▶ ACTION ITEM
Here are the records. Write out exactly the lines between the one holding "yellow notebook: 4 -> 5" and the one holding "yellow trophy: 3 -> 0", inclusive.

▶ EXTRACTED INFORMATION
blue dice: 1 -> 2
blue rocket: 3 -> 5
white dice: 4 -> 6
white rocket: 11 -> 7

--

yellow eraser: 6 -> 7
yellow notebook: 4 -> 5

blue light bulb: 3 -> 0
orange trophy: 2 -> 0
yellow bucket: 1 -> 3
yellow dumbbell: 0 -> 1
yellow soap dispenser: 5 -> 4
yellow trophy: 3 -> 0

▶ ANSWER TO THIS EXERCISE
yellow notebook: 4 -> 5

blue light bulb: 3 -> 0
orange trophy: 2 -> 0
yellow bucket: 1 -> 3
yellow dumbbell: 0 -> 1
yellow soap dispenser: 5 -> 4
yellow trophy: 3 -> 0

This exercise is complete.